→ Task brief
Nothing but the lines from the one containing "now: zinutizak (green)" through the end of the data should be output, each reproduced exactly.

Excerpts from a dataset
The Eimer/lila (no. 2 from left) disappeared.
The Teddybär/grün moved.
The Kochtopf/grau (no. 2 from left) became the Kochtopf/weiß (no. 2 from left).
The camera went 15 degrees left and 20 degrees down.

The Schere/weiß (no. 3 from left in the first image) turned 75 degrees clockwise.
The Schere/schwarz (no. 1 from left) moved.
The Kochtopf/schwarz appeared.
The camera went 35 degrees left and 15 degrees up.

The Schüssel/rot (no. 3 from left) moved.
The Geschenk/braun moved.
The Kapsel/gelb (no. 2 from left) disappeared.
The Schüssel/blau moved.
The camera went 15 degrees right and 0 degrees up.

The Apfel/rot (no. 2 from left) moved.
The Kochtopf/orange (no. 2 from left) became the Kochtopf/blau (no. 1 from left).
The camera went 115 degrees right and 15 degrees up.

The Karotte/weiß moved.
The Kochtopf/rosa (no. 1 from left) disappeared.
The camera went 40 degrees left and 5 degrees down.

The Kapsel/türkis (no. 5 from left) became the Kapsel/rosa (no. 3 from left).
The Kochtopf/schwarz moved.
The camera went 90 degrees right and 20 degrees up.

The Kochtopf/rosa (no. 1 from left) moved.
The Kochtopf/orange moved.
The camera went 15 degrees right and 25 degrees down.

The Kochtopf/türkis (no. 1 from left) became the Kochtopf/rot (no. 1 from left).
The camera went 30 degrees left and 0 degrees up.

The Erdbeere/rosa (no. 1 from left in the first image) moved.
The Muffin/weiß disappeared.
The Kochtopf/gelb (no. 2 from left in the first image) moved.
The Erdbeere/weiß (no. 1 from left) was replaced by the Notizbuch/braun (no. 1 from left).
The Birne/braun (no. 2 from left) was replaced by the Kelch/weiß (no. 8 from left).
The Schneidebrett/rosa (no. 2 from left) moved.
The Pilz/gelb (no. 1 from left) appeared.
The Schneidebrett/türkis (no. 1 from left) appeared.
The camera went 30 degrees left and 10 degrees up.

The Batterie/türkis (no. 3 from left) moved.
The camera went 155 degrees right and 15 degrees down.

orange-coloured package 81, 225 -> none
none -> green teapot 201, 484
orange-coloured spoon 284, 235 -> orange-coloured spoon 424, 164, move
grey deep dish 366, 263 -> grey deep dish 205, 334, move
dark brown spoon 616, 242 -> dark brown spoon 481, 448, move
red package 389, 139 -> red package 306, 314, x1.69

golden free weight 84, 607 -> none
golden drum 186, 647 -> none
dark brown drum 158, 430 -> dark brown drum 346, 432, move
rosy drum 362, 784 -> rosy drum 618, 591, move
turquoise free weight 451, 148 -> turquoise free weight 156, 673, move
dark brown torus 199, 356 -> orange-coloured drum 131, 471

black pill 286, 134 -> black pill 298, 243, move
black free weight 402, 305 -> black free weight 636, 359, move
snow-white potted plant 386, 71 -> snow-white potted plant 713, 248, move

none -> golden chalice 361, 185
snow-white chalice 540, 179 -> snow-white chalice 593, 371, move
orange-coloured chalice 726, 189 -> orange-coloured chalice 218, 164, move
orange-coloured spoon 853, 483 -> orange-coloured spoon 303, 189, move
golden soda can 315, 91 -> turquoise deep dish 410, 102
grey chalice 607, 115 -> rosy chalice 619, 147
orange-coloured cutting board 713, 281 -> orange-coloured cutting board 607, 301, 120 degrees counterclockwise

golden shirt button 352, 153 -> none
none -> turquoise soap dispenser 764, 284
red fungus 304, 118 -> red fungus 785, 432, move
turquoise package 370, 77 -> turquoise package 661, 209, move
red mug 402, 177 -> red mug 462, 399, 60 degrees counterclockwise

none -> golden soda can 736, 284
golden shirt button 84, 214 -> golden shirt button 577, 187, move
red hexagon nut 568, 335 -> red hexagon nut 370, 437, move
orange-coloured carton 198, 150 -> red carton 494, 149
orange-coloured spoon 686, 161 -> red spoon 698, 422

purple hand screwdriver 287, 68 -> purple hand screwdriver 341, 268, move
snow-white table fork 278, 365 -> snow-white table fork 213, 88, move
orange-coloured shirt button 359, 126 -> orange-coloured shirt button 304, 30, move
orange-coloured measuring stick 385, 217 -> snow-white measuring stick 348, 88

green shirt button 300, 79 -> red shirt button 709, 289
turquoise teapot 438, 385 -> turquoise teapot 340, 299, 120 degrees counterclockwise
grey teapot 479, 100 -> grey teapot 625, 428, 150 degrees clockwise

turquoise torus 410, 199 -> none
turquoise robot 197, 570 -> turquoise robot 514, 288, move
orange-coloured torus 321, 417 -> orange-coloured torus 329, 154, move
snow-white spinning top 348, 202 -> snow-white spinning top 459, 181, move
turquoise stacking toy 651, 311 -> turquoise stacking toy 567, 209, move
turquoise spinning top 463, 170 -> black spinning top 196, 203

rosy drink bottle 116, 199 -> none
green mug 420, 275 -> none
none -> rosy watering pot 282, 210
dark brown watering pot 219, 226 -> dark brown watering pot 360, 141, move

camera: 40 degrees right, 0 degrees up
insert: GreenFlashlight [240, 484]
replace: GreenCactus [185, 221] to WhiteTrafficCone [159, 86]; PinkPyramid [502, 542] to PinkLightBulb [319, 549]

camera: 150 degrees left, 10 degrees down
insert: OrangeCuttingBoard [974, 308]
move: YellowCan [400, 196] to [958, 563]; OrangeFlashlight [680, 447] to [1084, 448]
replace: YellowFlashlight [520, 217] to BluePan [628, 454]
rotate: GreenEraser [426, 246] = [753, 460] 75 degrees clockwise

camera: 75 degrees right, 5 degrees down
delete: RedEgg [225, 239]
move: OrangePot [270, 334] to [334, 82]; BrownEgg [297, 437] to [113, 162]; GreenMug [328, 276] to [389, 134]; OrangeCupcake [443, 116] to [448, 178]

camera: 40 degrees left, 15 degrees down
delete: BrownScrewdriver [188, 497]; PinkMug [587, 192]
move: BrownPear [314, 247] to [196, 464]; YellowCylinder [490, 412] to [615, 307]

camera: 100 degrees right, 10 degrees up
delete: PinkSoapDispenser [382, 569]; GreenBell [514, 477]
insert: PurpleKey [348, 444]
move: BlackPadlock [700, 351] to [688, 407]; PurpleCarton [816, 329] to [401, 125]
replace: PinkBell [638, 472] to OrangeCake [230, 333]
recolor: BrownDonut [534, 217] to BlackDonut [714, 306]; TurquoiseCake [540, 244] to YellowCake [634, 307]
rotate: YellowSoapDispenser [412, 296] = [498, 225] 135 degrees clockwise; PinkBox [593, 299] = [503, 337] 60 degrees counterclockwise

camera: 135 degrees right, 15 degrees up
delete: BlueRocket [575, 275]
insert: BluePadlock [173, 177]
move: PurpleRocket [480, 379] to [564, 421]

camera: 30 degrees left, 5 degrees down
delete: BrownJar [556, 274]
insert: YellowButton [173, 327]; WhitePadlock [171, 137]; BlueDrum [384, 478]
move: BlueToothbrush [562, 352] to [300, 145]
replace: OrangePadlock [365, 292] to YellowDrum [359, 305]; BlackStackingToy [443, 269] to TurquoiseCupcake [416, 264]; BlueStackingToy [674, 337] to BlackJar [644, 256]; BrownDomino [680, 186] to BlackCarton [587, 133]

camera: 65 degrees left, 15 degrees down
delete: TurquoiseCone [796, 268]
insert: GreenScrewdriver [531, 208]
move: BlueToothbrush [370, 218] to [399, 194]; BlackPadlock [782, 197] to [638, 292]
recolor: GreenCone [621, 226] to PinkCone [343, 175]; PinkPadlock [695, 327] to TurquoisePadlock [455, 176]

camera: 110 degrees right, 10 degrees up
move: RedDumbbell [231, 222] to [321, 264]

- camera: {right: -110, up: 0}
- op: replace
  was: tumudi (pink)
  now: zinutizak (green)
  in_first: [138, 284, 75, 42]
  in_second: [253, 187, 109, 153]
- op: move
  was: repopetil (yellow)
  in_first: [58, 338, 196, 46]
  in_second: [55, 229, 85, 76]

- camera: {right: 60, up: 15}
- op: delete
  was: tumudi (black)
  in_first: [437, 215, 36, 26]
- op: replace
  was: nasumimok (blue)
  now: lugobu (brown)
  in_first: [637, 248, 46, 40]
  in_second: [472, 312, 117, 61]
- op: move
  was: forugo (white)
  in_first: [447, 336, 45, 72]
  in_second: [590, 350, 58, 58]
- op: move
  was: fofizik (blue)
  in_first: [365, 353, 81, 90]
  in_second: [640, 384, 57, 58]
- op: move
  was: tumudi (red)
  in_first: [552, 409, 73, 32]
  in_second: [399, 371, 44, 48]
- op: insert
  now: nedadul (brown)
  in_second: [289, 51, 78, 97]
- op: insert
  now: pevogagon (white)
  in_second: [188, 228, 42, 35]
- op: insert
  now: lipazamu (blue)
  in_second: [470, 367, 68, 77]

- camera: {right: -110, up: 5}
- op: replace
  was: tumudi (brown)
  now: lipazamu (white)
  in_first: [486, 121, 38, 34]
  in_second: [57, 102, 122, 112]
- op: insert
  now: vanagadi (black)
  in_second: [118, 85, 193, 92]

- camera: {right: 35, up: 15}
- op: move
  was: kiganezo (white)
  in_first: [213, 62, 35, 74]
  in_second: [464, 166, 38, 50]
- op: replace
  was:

→ Written response
  now: zinutizak (green)
  in_first: [138, 284, 75, 42]
  in_second: [253, 187, 109, 153]
- op: move
  was: repopetil (yellow)
  in_first: [58, 338, 196, 46]
  in_second: [55, 229, 85, 76]

- camera: {right: 60, up: 15}
- op: delete
  was: tumudi (black)
  in_first: [437, 215, 36, 26]
- op: replace
  was: nasumimok (blue)
  now: lugobu (brown)
  in_first: [637, 248, 46, 40]
  in_second: [472, 312, 117, 61]
- op: move
  was: forugo (white)
  in_first: [447, 336, 45, 72]
  in_second: [590, 350, 58, 58]
- op: move
  was: fofizik (blue)
  in_first: [365, 353, 81, 90]
  in_second: [640, 384, 57, 58]
- op: move
  was: tumudi (red)
  in_first: [552, 409, 73, 32]
  in_second: [399, 371, 44, 48]
- op: insert
  now: nedadul (brown)
  in_second: [289, 51, 78, 97]
- op: insert
  now: pevogagon (white)
  in_second: [188, 228, 42, 35]
- op: insert
  now: lipazamu (blue)
  in_second: [470, 367, 68, 77]

- camera: {right: -110, up: 5}
- op: replace
  was: tumudi (brown)
  now: lipazamu (white)
  in_first: [486, 121, 38, 34]
  in_second: [57, 102, 122, 112]
- op: insert
  now: vanagadi (black)
  in_second: [118, 85, 193, 92]

- camera: {right: 35, up: 15}
- op: move
  was: kiganezo (white)
  in_first: [213, 62, 35, 74]
  in_second: [464, 166, 38, 50]
- op: replace
  was:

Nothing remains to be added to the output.